● **PROBLEM DETAILS**
Reproduce the listing word for word, leaving every picture behind.

● **RECORDED INFORMATION**
------------------------------------
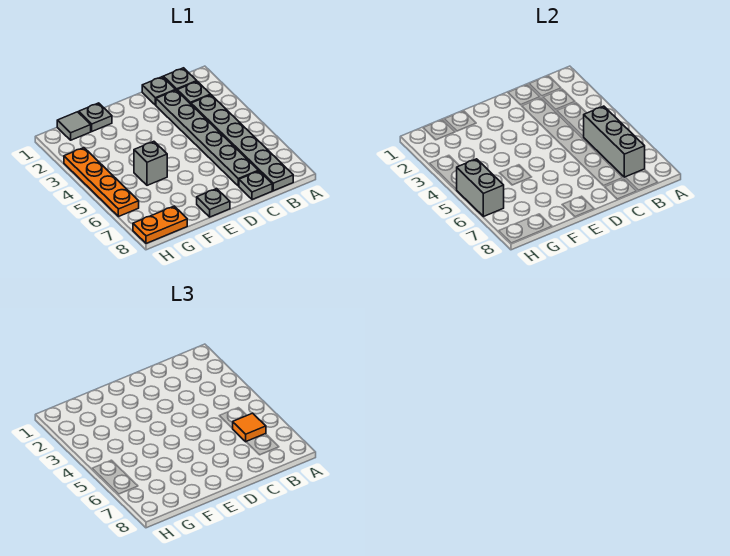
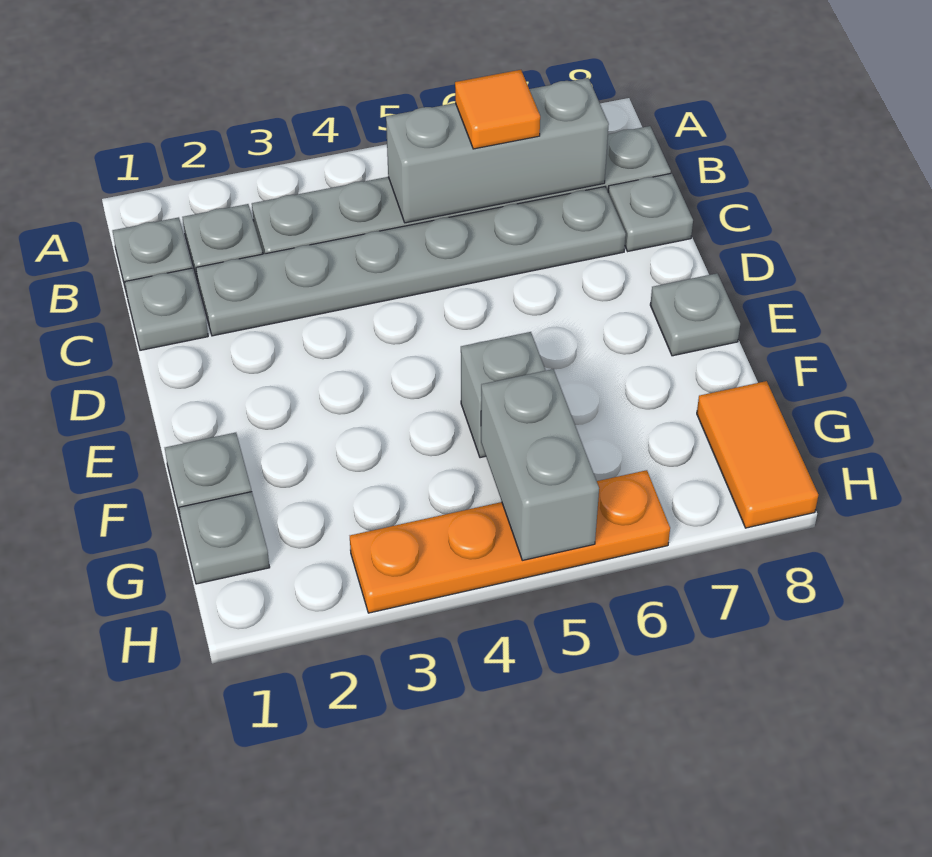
grey tile G1 level 1 -> grey plate G1 level 1
orange plate G8:H8 level 1 -> orange tile G8:H8 level 1
grey brick H5:H6 level 2 -> grey brick G5:H5 level 2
------------------------------------
● **RESULT**
grey tile G1 level 1 -> grey plate G1 level 1
orange plate G8:H8 level 1 -> orange tile G8:H8 level 1
grey brick H5:H6 level 2 -> grey brick G5:H5 level 2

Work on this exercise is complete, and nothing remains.